** Task requirements **
Your job is to print, exactly, the lines in the data below from the line with "Someone carried the snow-white" through the line with "Someone carried the aqua", both included, and to omit any picture.

** Dataset extract **
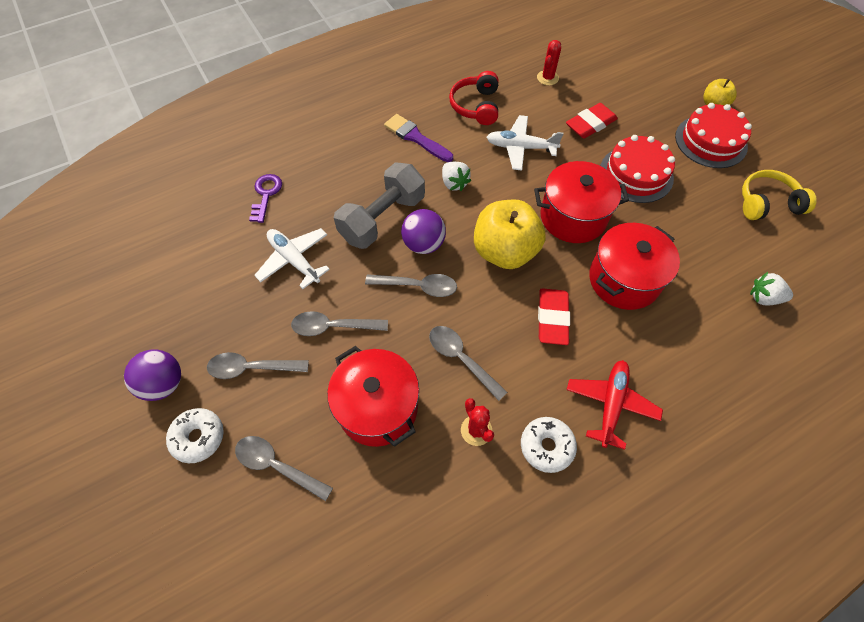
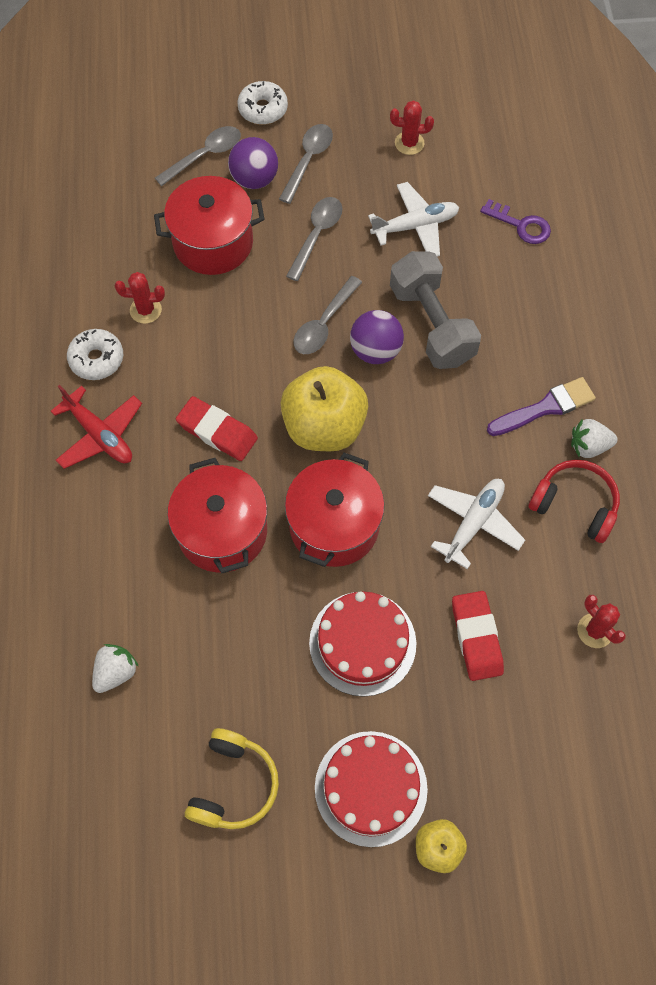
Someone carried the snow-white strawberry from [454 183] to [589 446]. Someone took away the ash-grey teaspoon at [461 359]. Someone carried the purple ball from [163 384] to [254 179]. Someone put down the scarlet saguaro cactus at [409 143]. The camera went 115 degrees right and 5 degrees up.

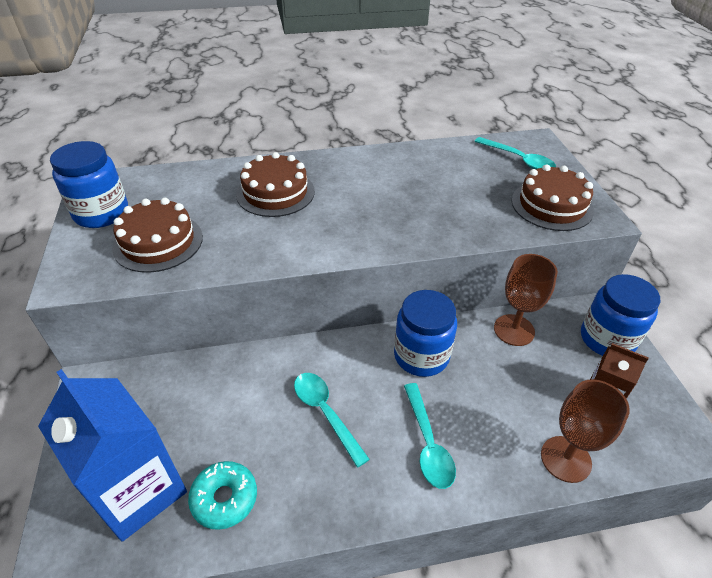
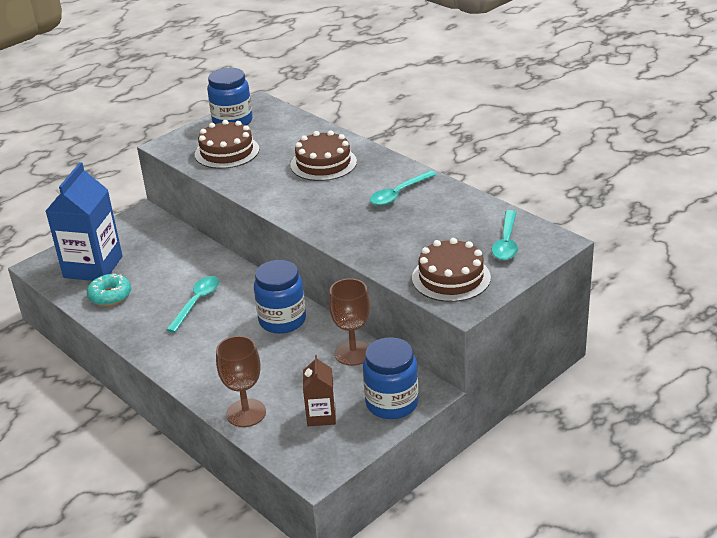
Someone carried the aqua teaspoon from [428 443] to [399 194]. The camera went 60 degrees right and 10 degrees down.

==

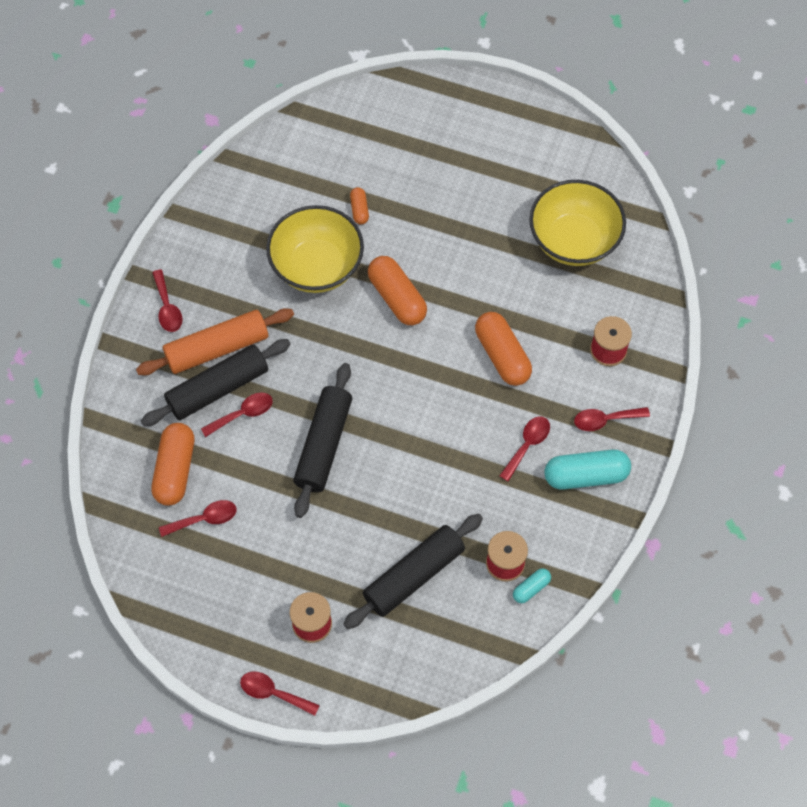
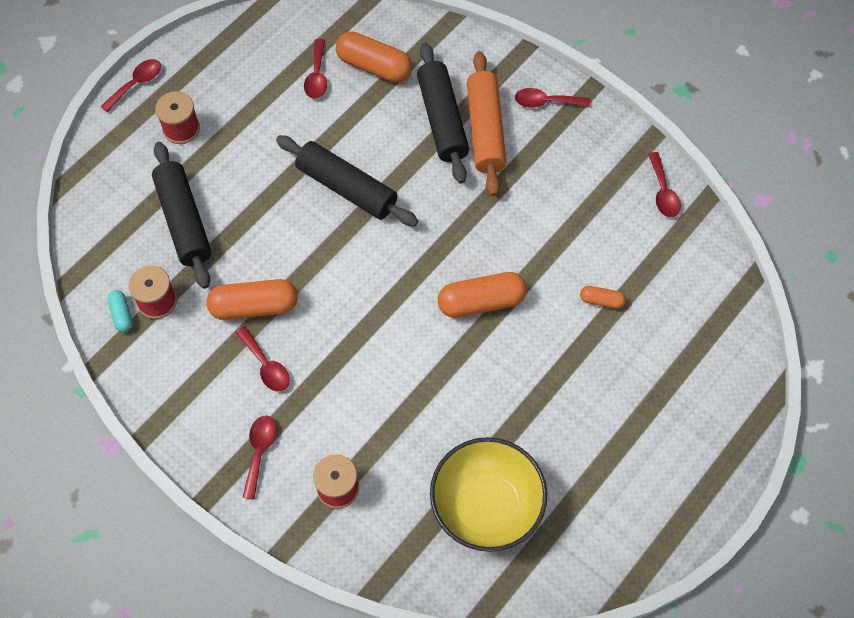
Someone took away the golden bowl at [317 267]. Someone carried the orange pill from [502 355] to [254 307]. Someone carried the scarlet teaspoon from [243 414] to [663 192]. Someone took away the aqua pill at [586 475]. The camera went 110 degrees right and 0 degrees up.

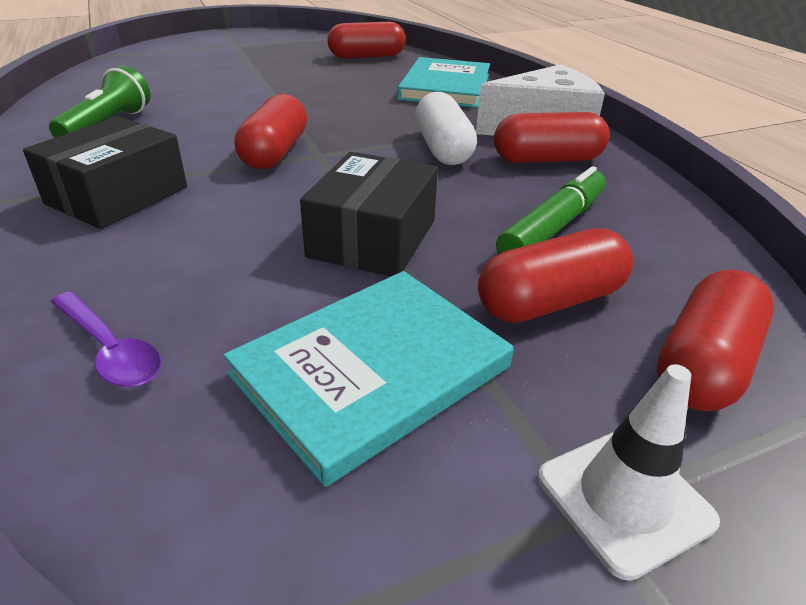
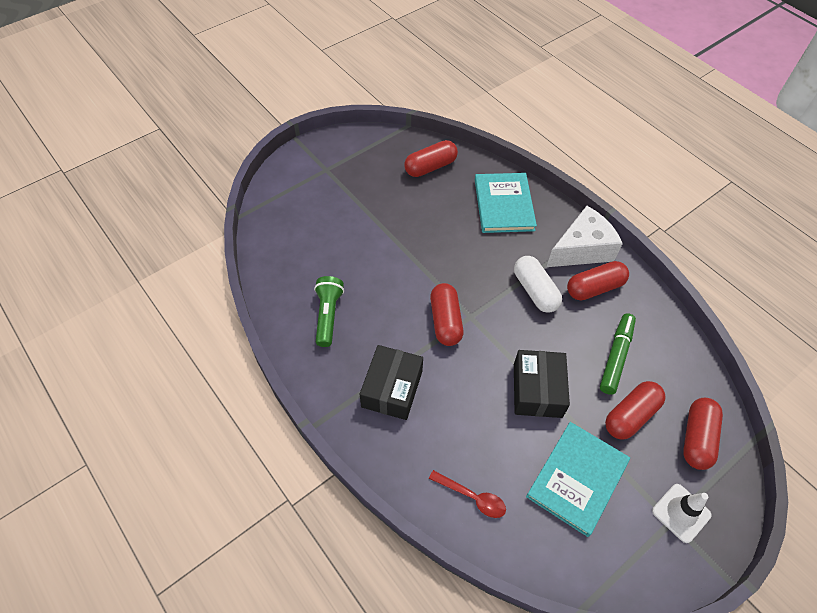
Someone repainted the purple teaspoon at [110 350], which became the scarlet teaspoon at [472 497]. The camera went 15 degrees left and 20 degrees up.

** Output for this exercise **
Someone carried the snow-white strawberry from [454 183] to [589 446]. Someone took away the ash-grey teaspoon at [461 359]. Someone carried the purple ball from [163 384] to [254 179]. Someone put down the scarlet saguaro cactus at [409 143]. The camera went 115 degrees right and 5 degrees up.

Someone carried the aqua teaspoon from [428 443] to [399 194]. The camera went 60 degrees right and 10 degrees down.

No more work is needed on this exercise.